Edit tracking data

☆ ☆ ☆

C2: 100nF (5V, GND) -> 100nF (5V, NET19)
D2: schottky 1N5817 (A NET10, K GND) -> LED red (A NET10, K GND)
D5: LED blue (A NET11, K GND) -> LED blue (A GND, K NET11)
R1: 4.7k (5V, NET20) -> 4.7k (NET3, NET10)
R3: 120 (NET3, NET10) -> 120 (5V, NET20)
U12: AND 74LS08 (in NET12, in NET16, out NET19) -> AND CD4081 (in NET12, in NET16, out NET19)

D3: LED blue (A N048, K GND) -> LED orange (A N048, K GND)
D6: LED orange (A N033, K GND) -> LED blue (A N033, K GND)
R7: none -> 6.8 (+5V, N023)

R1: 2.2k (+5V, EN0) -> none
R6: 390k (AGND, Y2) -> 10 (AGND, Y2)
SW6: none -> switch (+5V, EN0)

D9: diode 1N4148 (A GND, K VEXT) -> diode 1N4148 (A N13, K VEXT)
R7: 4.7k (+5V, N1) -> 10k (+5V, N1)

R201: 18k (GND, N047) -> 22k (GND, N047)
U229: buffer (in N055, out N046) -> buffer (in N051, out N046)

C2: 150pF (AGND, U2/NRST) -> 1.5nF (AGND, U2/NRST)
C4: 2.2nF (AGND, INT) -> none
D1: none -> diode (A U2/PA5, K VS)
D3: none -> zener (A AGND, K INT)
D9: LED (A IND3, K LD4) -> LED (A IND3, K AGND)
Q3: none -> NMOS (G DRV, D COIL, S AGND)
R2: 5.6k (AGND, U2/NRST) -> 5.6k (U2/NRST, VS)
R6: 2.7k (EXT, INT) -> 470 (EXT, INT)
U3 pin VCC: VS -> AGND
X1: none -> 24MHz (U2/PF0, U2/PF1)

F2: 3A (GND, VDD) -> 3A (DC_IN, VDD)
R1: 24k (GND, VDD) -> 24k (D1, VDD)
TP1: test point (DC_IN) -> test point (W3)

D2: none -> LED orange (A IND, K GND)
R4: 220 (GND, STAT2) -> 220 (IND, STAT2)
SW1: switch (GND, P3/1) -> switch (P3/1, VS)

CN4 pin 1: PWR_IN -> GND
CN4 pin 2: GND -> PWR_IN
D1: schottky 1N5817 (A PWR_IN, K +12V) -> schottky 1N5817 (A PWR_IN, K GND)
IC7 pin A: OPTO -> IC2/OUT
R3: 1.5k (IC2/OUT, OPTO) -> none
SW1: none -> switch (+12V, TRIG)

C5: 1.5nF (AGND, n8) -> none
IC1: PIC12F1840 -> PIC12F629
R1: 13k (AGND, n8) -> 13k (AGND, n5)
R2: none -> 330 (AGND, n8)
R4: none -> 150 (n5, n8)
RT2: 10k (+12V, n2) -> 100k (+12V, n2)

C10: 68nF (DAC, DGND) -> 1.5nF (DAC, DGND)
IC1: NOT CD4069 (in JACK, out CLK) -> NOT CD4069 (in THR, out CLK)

☆ ☆ ☆

### Problem statement
With the line that has "C4: 2.2nF (AGND, INT) -> none" as the first and the line that has "R1: 24k (GND, VDD) -> 24k (D1, VDD)" as the last, repeat exactly that run of lines above and no more.

### Written answer
C4: 2.2nF (AGND, INT) -> none
D1: none -> diode (A U2/PA5, K VS)
D3: none -> zener (A AGND, K INT)
D9: LED (A IND3, K LD4) -> LED (A IND3, K AGND)
Q3: none -> NMOS (G DRV, D COIL, S AGND)
R2: 5.6k (AGND, U2/NRST) -> 5.6k (U2/NRST, VS)
R6: 2.7k (EXT, INT) -> 470 (EXT, INT)
U3 pin VCC: VS -> AGND
X1: none -> 24MHz (U2/PF0, U2/PF1)

F2: 3A (GND, VDD) -> 3A (DC_IN, VDD)
R1: 24k (GND, VDD) -> 24k (D1, VDD)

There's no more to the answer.